- [Task statement] Reproduce every line of the records below word for word, without changing anything.

- [Data provided]
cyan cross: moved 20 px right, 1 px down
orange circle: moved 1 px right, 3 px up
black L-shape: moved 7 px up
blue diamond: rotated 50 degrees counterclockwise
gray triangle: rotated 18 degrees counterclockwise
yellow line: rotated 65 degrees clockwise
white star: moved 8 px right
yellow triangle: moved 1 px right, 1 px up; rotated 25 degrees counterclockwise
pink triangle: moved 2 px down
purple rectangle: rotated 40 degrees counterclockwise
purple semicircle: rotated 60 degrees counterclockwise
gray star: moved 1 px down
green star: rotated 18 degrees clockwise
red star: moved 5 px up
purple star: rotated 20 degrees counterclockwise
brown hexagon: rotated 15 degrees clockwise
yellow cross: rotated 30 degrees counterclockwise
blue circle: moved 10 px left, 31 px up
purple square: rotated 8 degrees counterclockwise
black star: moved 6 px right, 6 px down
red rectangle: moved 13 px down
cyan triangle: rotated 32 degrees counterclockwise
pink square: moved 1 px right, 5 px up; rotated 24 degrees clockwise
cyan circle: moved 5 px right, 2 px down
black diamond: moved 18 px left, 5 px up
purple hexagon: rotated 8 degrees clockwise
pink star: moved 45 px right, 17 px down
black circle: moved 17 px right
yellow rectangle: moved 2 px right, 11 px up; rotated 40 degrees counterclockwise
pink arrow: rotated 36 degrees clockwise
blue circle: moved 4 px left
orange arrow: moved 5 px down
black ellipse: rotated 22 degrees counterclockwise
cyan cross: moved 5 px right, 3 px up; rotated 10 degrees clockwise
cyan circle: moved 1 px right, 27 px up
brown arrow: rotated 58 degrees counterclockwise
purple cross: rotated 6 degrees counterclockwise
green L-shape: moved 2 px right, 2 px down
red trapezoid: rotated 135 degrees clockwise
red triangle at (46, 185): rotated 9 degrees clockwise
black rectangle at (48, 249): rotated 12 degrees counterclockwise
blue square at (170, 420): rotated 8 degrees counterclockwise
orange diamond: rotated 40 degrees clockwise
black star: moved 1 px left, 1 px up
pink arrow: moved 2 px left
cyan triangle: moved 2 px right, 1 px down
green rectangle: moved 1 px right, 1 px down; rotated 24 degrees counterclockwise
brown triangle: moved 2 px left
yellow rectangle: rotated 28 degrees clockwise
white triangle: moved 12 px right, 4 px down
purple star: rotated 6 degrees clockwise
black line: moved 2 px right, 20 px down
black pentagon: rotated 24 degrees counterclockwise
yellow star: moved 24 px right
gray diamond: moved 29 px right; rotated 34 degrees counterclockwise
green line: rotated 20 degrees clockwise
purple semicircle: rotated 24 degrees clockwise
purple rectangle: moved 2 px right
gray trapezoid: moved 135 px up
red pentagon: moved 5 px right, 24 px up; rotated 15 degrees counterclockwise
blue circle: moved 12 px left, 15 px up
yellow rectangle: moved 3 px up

- [Final result]
cyan cross: moved 20 px right, 1 px down
orange circle: moved 1 px right, 3 px up
black L-shape: moved 7 px up
blue diamond: rotated 50 degrees counterclockwise
gray triangle: rotated 18 degrees counterclockwise
yellow line: rotated 65 degrees clockwise
white star: moved 8 px right
yellow triangle: moved 1 px right, 1 px up; rotated 25 degrees counterclockwise
pink triangle: moved 2 px down
purple rectangle: rotated 40 degrees counterclockwise
purple semicircle: rotated 60 degrees counterclockwise
gray star: moved 1 px down
green star: rotated 18 degrees clockwise
red star: moved 5 px up
purple star: rotated 20 degrees counterclockwise
brown hexagon: rotated 15 degrees clockwise
yellow cross: rotated 30 degrees counterclockwise
blue circle: moved 10 px left, 31 px up
purple square: rotated 8 degrees counterclockwise
black star: moved 6 px right, 6 px down
red rectangle: moved 13 px down
cyan triangle: rotated 32 degrees counterclockwise
pink square: moved 1 px right, 5 px up; rotated 24 degrees clockwise
cyan circle: moved 5 px right, 2 px down
black diamond: moved 18 px left, 5 px up
purple hexagon: rotated 8 degrees clockwise
pink star: moved 45 px right, 17 px down
black circle: moved 17 px right
yellow rectangle: moved 2 px right, 11 px up; rotated 40 degrees counterclockwise
pink arrow: rotated 36 degrees clockwise
blue circle: moved 4 px left
orange arrow: moved 5 px down
black ellipse: rotated 22 degrees counterclockwise
cyan cross: moved 5 px right, 3 px up; rotated 10 degrees clockwise
cyan circle: moved 1 px right, 27 px up
brown arrow: rotated 58 degrees counterclockwise
purple cross: rotated 6 degrees counterclockwise
green L-shape: moved 2 px right, 2 px down
red trapezoid: rotated 135 degrees clockwise
red triangle at (46, 185): rotated 9 degrees clockwise
black rectangle at (48, 249): rotated 12 degrees counterclockwise
blue square at (170, 420): rotated 8 degrees counterclockwise
orange diamond: rotated 40 degrees clockwise
black star: moved 1 px left, 1 px up
pink arrow: moved 2 px left
cyan triangle: moved 2 px right, 1 px down
green rectangle: moved 1 px right, 1 px down; rotated 24 degrees counterclockwise
brown triangle: moved 2 px left
yellow rectangle: rotated 28 degrees clockwise
white triangle: moved 12 px right, 4 px down
purple star: rotated 6 degrees clockwise
black line: moved 2 px right, 20 px down
black pentagon: rotated 24 degrees counterclockwise
yellow star: moved 24 px right
gray diamond: moved 29 px right; rotated 34 degrees counterclockwise
green line: rotated 20 degrees clockwise
purple semicircle: rotated 24 degrees clockwise
purple rectangle: moved 2 px right
gray trapezoid: moved 135 px up
red pentagon: moved 5 px right, 24 px up; rotated 15 degrees counterclockwise
blue circle: moved 12 px left, 15 px up
yellow rectangle: moved 3 px up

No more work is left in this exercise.